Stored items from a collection
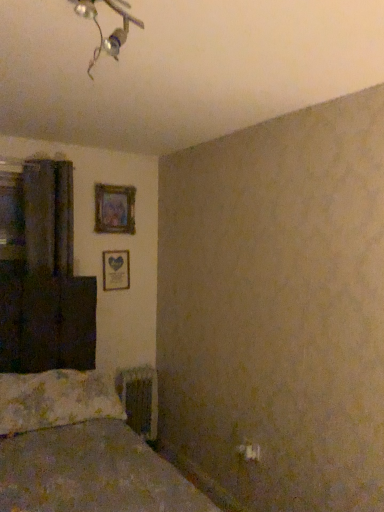
Question: From a real-world perspective, is wooden picture frame at center-left, which appears as the second picture frame when viewed from the top, positioned under wooden frame at upper center, acting as the first picture frame starting from the top, based on gravity?

Choices:
 (A) yes
 (B) no

Answer: (A)

Question: Is wooden picture frame at center-left, which appears as the second picture frame when viewed from the top, aimed at wooden frame at upper center, acting as the first picture frame starting from the top?

Choices:
 (A) yes
 (B) no

Answer: (B)

Question: Can we say wooden picture frame at center-left, the first picture frame from the bottom, lies outside wooden frame at upper center, acting as the first picture frame starting from the top?

Choices:
 (A) no
 (B) yes

Answer: (B)

Question: From the image's perspective, does wooden picture frame at center-left, which appears as the second picture frame when viewed from the top, appear lower than wooden frame at upper center, the 2th picture frame ordered from the bottom?

Choices:
 (A) yes
 (B) no

Answer: (A)

Question: Is the position of wooden picture frame at center-left, which appears as the second picture frame when viewed from the top, more distant than that of wooden frame at upper center, acting as the first picture frame starting from the top?

Choices:
 (A) no
 (B) yes

Answer: (B)

Question: Are wooden picture frame at center-left, the first picture frame from the bottom, and wooden frame at upper center, acting as the first picture frame starting from the top, making contact?

Choices:
 (A) yes
 (B) no

Answer: (B)

Question: Is dark matte curtain at left next to fluffy white pillow at lower left and touching it?

Choices:
 (A) yes
 (B) no

Answer: (B)

Question: From the image's perspective, is dark matte curtain at left above fluffy white pillow at lower left?

Choices:
 (A) no
 (B) yes

Answer: (B)

Question: Can you confirm if dark matte curtain at left is smaller than fluffy white pillow at lower left?

Choices:
 (A) no
 (B) yes

Answer: (B)

Question: Does dark matte curtain at left appear on the right side of fluffy white pillow at lower left?

Choices:
 (A) yes
 (B) no

Answer: (B)

Question: Can you confirm if dark matte curtain at left is bigger than fluffy white pillow at lower left?

Choices:
 (A) no
 (B) yes

Answer: (A)

Question: From a real-world perspective, does dark matte curtain at left sit lower than fluffy white pillow at lower left?

Choices:
 (A) yes
 (B) no

Answer: (B)

Question: Is metallic radiator at lower center looking in the opposite direction of fluffy white pillow at lower left?

Choices:
 (A) yes
 (B) no

Answer: (B)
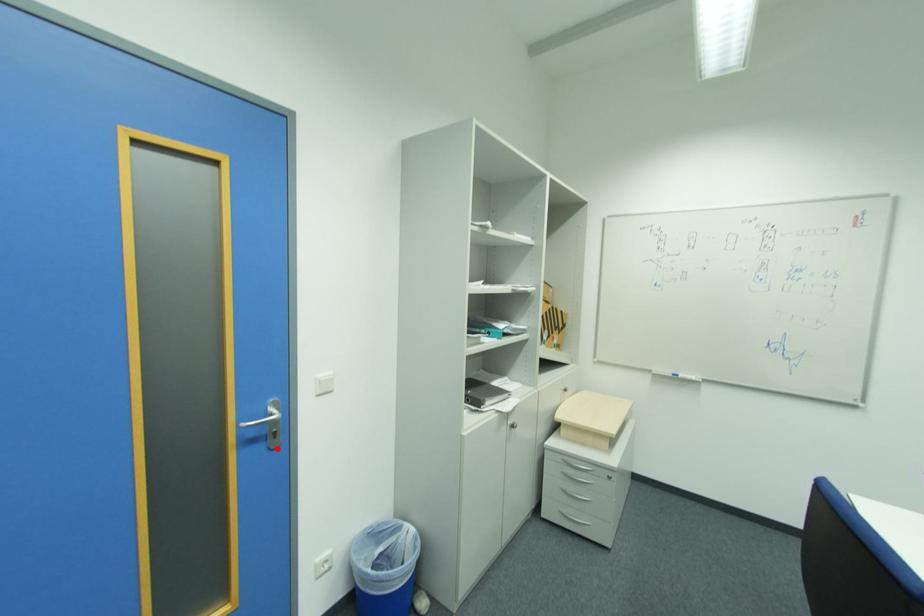
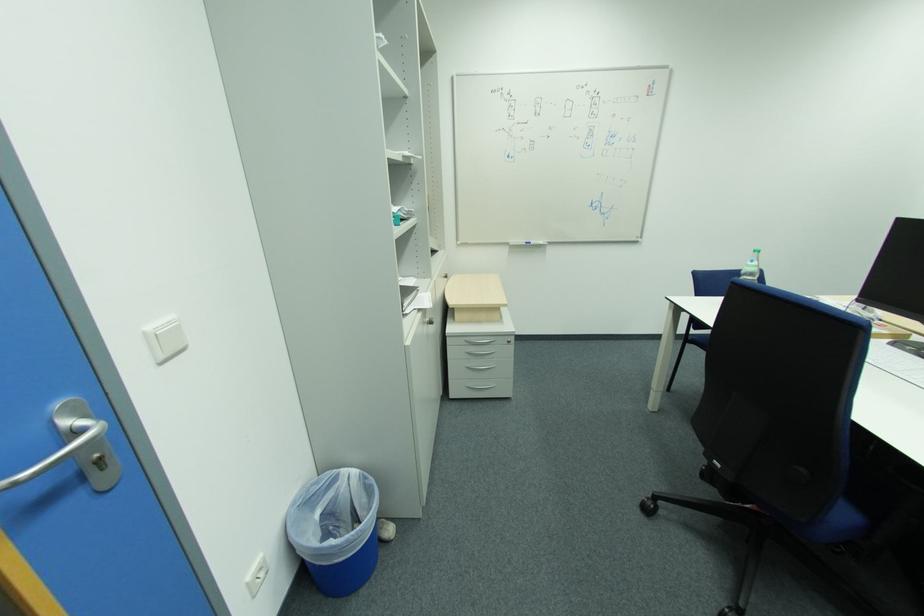
Locate, in the second image, the point that corresponds to the highlighted location in the first image.

(111, 488)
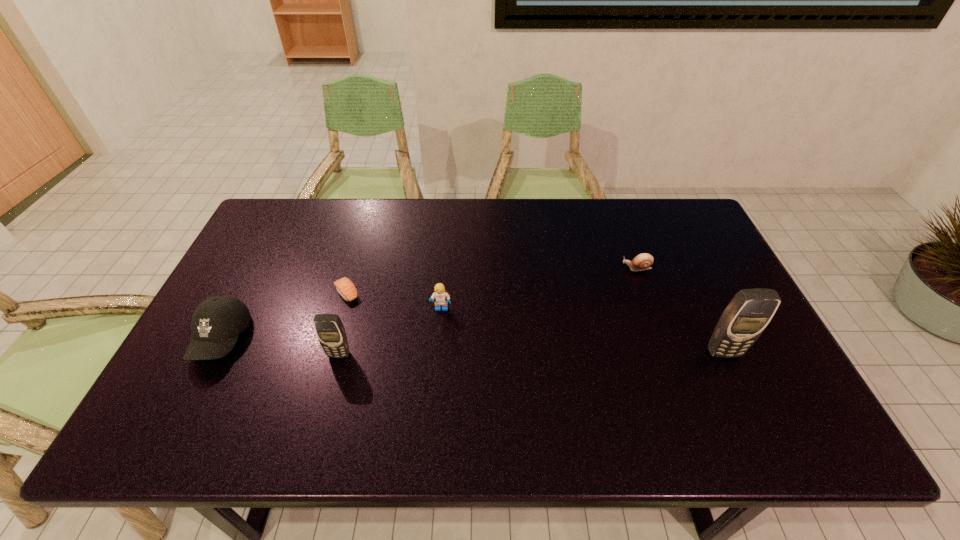
The width and height of the screenshot is (960, 540). I want to click on vacant area that satisfies the following two spatial constraints: 1. on the front-facing side of the escargot; 2. on the front face of the shorter cellular telephone, so click(x=667, y=354).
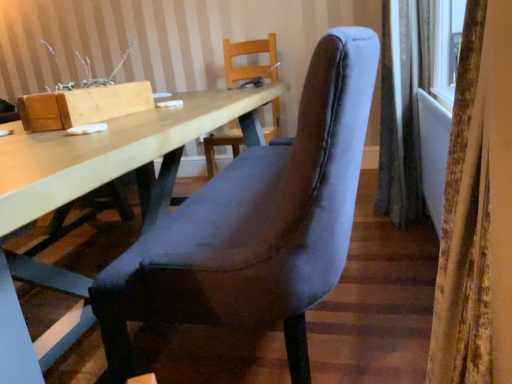
This screenshot has height=384, width=512. Identify the location of gray fabric curtain at right, the second curtain from the front. (400, 116).

What do you see at coordinates (116, 152) in the screenshot? I see `light wood table at center` at bounding box center [116, 152].

Find the location of `velvet grey chair at center`. velvet grey chair at center is located at coordinates (256, 223).

Does gray fabric curtain at right, arranged as the first curtain when viewed from the right, have a larger size compared to velvet grey chair at center?

Incorrect, gray fabric curtain at right, arranged as the first curtain when viewed from the right, is not larger than velvet grey chair at center.

Is gray fabric curtain at right, which ranks as the 2th curtain in left-to-right order, positioned before velvet grey chair at center?

No, gray fabric curtain at right, which ranks as the 2th curtain in left-to-right order, is further to the viewer.

Is point (384, 33) closer to camera compared to point (149, 299)?

No, it is not.

Would you say gray fabric curtain at right, which ranks as the 2th curtain in left-to-right order, contains velvet grey chair at center?

No, velvet grey chair at center is located outside of gray fabric curtain at right, which ranks as the 2th curtain in left-to-right order.

Considering the positions of objects velvet curtain at right, the 1th curtain viewed from the front, and velvet grey chair at center in the image provided, who is more to the right, velvet curtain at right, the 1th curtain viewed from the front, or velvet grey chair at center?

Positioned to the right is velvet curtain at right, the 1th curtain viewed from the front.

Can you see velvet curtain at right, which is the 1th curtain from left to right, touching velvet grey chair at center?

No, velvet curtain at right, which is the 1th curtain from left to right, is not making contact with velvet grey chair at center.

Which is less distant, [463,172] or [323,202]?

Point [463,172].

Between velvet curtain at right, positioned as the 2th curtain in back-to-front order, and velvet grey chair at center, which one has less height?

With less height is velvet curtain at right, positioned as the 2th curtain in back-to-front order.

Between velvet curtain at right, the 1th curtain viewed from the front, and light wood table at center, which one is positioned behind?

light wood table at center is behind.

Who is shorter, velvet curtain at right, the 2th curtain in the right-to-left sequence, or light wood table at center?

light wood table at center.

Considering the positions of objects velvet curtain at right, the 1th curtain viewed from the front, and light wood table at center in the image provided, who is more to the right, velvet curtain at right, the 1th curtain viewed from the front, or light wood table at center?

Positioned to the right is velvet curtain at right, the 1th curtain viewed from the front.

Can you confirm if velvet curtain at right, the 1th curtain viewed from the front, is smaller than gray fabric curtain at right, the second curtain from the front?

Indeed, velvet curtain at right, the 1th curtain viewed from the front, has a smaller size compared to gray fabric curtain at right, the second curtain from the front.

Between velvet curtain at right, the 2th curtain in the right-to-left sequence, and gray fabric curtain at right, which ranks as the 2th curtain in left-to-right order, which one has less height?

velvet curtain at right, the 2th curtain in the right-to-left sequence.

Which object is closer to the camera taking this photo, velvet curtain at right, which is the 1th curtain from left to right, or gray fabric curtain at right, arranged as the first curtain when viewed from the right?

Positioned in front is velvet curtain at right, which is the 1th curtain from left to right.

Where is `curtain above the velvet curtain at right, which is the 1th curtain from left to right (from the image's perspective)`? This screenshot has width=512, height=384. curtain above the velvet curtain at right, which is the 1th curtain from left to right (from the image's perspective) is located at coordinates (400, 116).

Which of these two, gray fabric curtain at right, which ranks as the 2th curtain in left-to-right order, or light wood table at center, stands taller?

gray fabric curtain at right, which ranks as the 2th curtain in left-to-right order, is taller.

Can you confirm if gray fabric curtain at right, the second curtain from the front, is smaller than light wood table at center?

Correct, gray fabric curtain at right, the second curtain from the front, occupies less space than light wood table at center.

Is point (402, 14) positioned behind point (3, 317)?

Yes, point (402, 14) is farther from viewer.

Is gray fabric curtain at right, which ranks as the 2th curtain in left-to-right order, outside of light wood table at center?

gray fabric curtain at right, which ranks as the 2th curtain in left-to-right order, is positioned outside light wood table at center.

From a real-world perspective, is light wood table at center located beneath gray fabric curtain at right, which ranks as the 2th curtain in left-to-right order?

Yes, from a real-world perspective, light wood table at center is beneath gray fabric curtain at right, which ranks as the 2th curtain in left-to-right order.

Looking at this image, from the image's perspective, between light wood table at center and gray fabric curtain at right, which ranks as the 2th curtain in left-to-right order, who is located below?

light wood table at center appears lower in the image.

Identify the location of curtain behind the light wood table at center. The height and width of the screenshot is (384, 512). (400, 116).

Between light wood table at center and gray fabric curtain at right, arranged as the first curtain when viewed from the right, which one appears on the right side from the viewer's perspective?

Positioned to the right is gray fabric curtain at right, arranged as the first curtain when viewed from the right.

Considering the sizes of objects light wood table at center and velvet curtain at right, which is the 1th curtain from left to right, in the image provided, who is taller, light wood table at center or velvet curtain at right, which is the 1th curtain from left to right,?

Standing taller between the two is velvet curtain at right, which is the 1th curtain from left to right.

Is light wood table at center in front of velvet curtain at right, positioned as the 2th curtain in back-to-front order?

No, light wood table at center is further to the viewer.

Looking at this image, is light wood table at center positioned with its back to velvet curtain at right, the 2th curtain in the right-to-left sequence?

Correct, light wood table at center is looking away from velvet curtain at right, the 2th curtain in the right-to-left sequence.

Is point (95, 153) closer or farther from the camera than point (500, 147)?

Point (95, 153).

The width and height of the screenshot is (512, 384). I want to click on curtain that is above the velvet grey chair at center (from the image's perspective), so click(x=400, y=116).

In order to click on chair below the velvet curtain at right, positioned as the 2th curtain in back-to-front order (from a real-world perspective) in this screenshot , I will do `click(256, 223)`.

From the image, which object appears to be farther from gray fabric curtain at right, the 1th curtain from the back, velvet grey chair at center or light wood table at center?

Based on the image, velvet grey chair at center appears to be further to gray fabric curtain at right, the 1th curtain from the back.

Based on the photo, when comparing their distances from velvet curtain at right, which is the 1th curtain from left to right, does velvet grey chair at center or gray fabric curtain at right, the second curtain from the front, seem further?

gray fabric curtain at right, the second curtain from the front, is further to velvet curtain at right, which is the 1th curtain from left to right.

Looking at the image, which one is located closer to velvet curtain at right, positioned as the 2th curtain in back-to-front order, velvet grey chair at center or light wood table at center?

Based on the image, velvet grey chair at center appears to be nearer to velvet curtain at right, positioned as the 2th curtain in back-to-front order.

Considering their positions, is gray fabric curtain at right, which ranks as the 2th curtain in left-to-right order, positioned closer to light wood table at center than velvet curtain at right, the 1th curtain viewed from the front?

Among the two, velvet curtain at right, the 1th curtain viewed from the front, is located nearer to light wood table at center.

When comparing their distances from light wood table at center, does velvet curtain at right, the 1th curtain viewed from the front, or velvet grey chair at center seem further?

The object further to light wood table at center is velvet curtain at right, the 1th curtain viewed from the front.

Which object lies nearer to the anchor point velvet grey chair at center, gray fabric curtain at right, arranged as the first curtain when viewed from the right, or velvet curtain at right, the 2th curtain in the right-to-left sequence?

velvet curtain at right, the 2th curtain in the right-to-left sequence.

From the picture: Looking at the image, which one is located closer to velvet grey chair at center, velvet curtain at right, the 2th curtain in the right-to-left sequence, or light wood table at center?

light wood table at center lies closer to velvet grey chair at center than the other object.

Estimate the real-world distances between objects in this image. Which object is further from gray fabric curtain at right, arranged as the first curtain when viewed from the right, light wood table at center or velvet grey chair at center?

velvet grey chair at center is further to gray fabric curtain at right, arranged as the first curtain when viewed from the right.

This screenshot has height=384, width=512. In order to click on chair located between light wood table at center and gray fabric curtain at right, the 1th curtain from the back, in the depth direction in this screenshot , I will do `click(256, 223)`.

Identify the location of chair between velvet curtain at right, positioned as the 2th curtain in back-to-front order, and gray fabric curtain at right, which ranks as the 2th curtain in left-to-right order, along the z-axis. (256, 223).

The height and width of the screenshot is (384, 512). In order to click on table between velvet curtain at right, the 2th curtain in the right-to-left sequence, and gray fabric curtain at right, the 1th curtain from the back, along the z-axis in this screenshot , I will do `click(116, 152)`.

Identify the location of chair between light wood table at center and velvet curtain at right, the 2th curtain in the right-to-left sequence, in the horizontal direction. This screenshot has width=512, height=384. (256, 223).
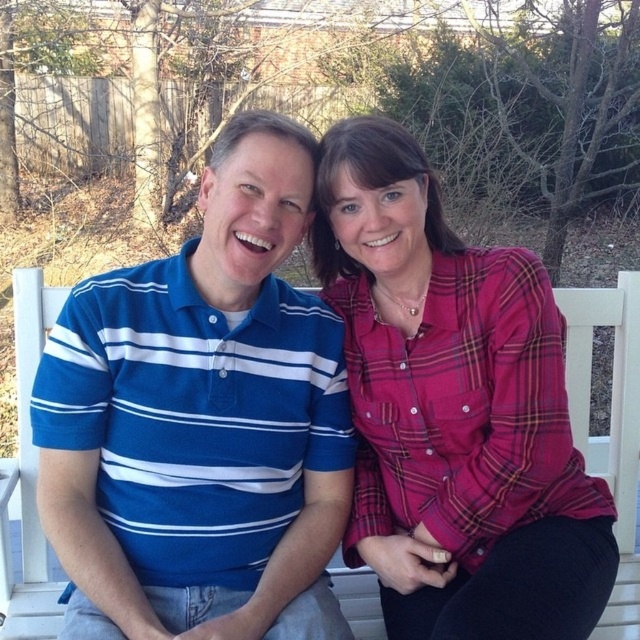
Question: Among these points, which one is farthest from the camera?

Choices:
 (A) (291, 584)
 (B) (346, 211)

Answer: (B)

Question: Where is blue striped polo shirt at left located in relation to plaid fabric shirt at center in the image?

Choices:
 (A) above
 (B) below

Answer: (A)

Question: Where is blue striped polo shirt at left located in relation to plaid fabric shirt at center in the image?

Choices:
 (A) right
 (B) left

Answer: (B)

Question: Which of the following is the farthest from the observer?

Choices:
 (A) plaid fabric shirt at center
 (B) blue striped polo shirt at left

Answer: (B)

Question: Where is blue striped polo shirt at left located in relation to plaid fabric shirt at center in the image?

Choices:
 (A) left
 (B) right

Answer: (A)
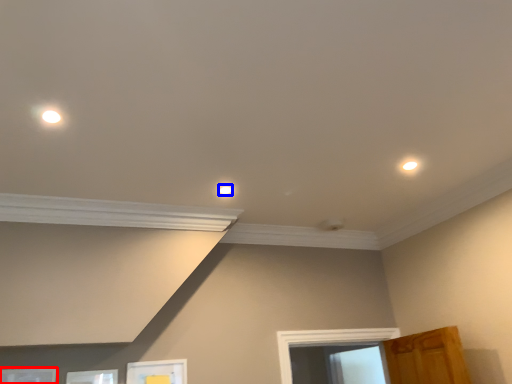
Question: Among these objects, which one is farthest to the camera, picture frame (highlighted by a red box) or dot (highlighted by a blue box)?

Choices:
 (A) picture frame
 (B) dot

Answer: (B)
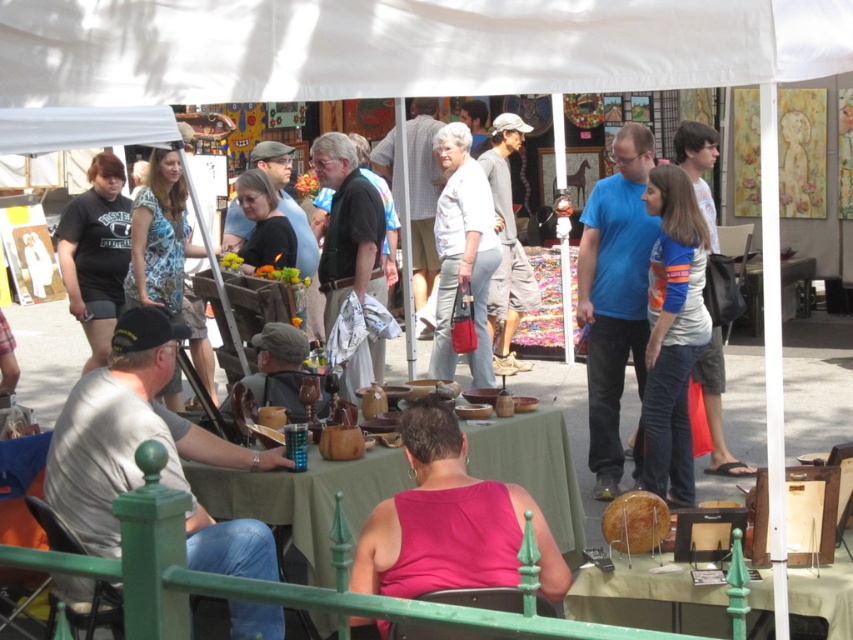
Between wooden sphere at center and white cotton shirt at center, which one has more height?

white cotton shirt at center is taller.

Can you confirm if wooden sphere at center is taller than white cotton shirt at center?

No.

Is point (788, 584) behind point (450, 138)?

That is False.

The width and height of the screenshot is (853, 640). In order to click on wooden sphere at center in this screenshot , I will do `click(648, 598)`.

Who is higher up, blue jersey at center or gray cotton shirt at center?

gray cotton shirt at center

Find the location of a particular element. The width and height of the screenshot is (853, 640). blue jersey at center is located at coordinates pyautogui.click(x=672, y=333).

The width and height of the screenshot is (853, 640). What do you see at coordinates (96, 253) in the screenshot? I see `black cotton t-shirt at left` at bounding box center [96, 253].

Can you confirm if black cotton t-shirt at left is positioned to the right of gray cotton shirt at center?

In fact, black cotton t-shirt at left is to the left of gray cotton shirt at center.

This screenshot has height=640, width=853. Describe the element at coordinates (96, 253) in the screenshot. I see `black cotton t-shirt at left` at that location.

This screenshot has width=853, height=640. In order to click on black cotton t-shirt at left in this screenshot , I will do pos(96,253).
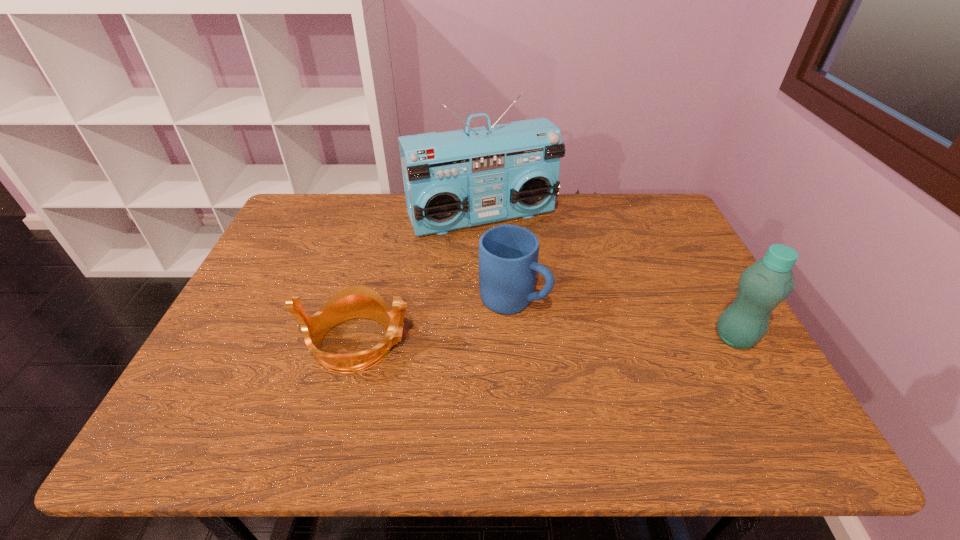
In order to click on the shortest object in this screenshot , I will do `click(353, 302)`.

Where is `water bottle`? Image resolution: width=960 pixels, height=540 pixels. water bottle is located at coordinates (762, 286).

At what (x,y) coordinates should I click in order to perform the action: click on the rightmost object. Please return your answer as a coordinate pair (x, y). Image resolution: width=960 pixels, height=540 pixels. Looking at the image, I should click on (762, 286).

You are a GUI agent. You are given a task and a screenshot of the screen. Output one action in this format:
    pyautogui.click(x=<x>, y=<y>)
    Task: Click on the tallest object
    The width and height of the screenshot is (960, 540).
    Given the screenshot: What is the action you would take?
    pyautogui.click(x=455, y=179)

Locate an element on the screen. Image resolution: width=960 pixels, height=540 pixels. the farthest object is located at coordinates (455, 179).

Find the location of a particular element. This screenshot has height=540, width=960. the third tallest object is located at coordinates [x=508, y=254].

The height and width of the screenshot is (540, 960). In order to click on free space located at the front emblem of the tiara in this screenshot , I will do `click(460, 342)`.

Where is `vacant area situated 0.320m on the front-facing side of the farthest object`? vacant area situated 0.320m on the front-facing side of the farthest object is located at coordinates (552, 318).

This screenshot has width=960, height=540. Find the location of `vacant area situated 0.250m on the front-facing side of the farthest object`. vacant area situated 0.250m on the front-facing side of the farthest object is located at coordinates (540, 299).

This screenshot has height=540, width=960. I want to click on vacant region located on the front-facing side of the farthest object, so click(516, 257).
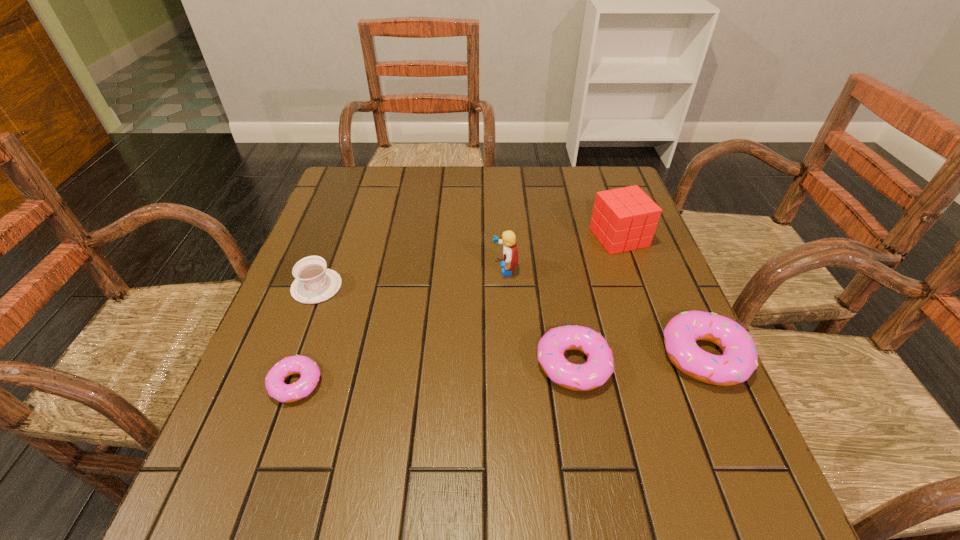
Please point a space for a new doughnut to maintain equal intervals. Please provide its 2D coordinates. Your answer should be formatted as a tuple, i.e. [(x, y)], where the tuple contains the x and y coordinates of a point satisfying the conditions above.

[(437, 374)]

SET EXERCISE
Return every line of the material above that contains the string "below", matching its case exactly.

REPLY TO THE TASK
Looking at this image, from the image's perspective, between light wood table at center and gray fabric curtain at right, which ranks as the 2th curtain in left-to-right order, who is located below?
In order to click on chair below the velvet curtain at right, positioned as the 2th curtain in back-to-front order (from a real-world perspective) in this screenshot , I will do `click(256, 223)`.
 (B) below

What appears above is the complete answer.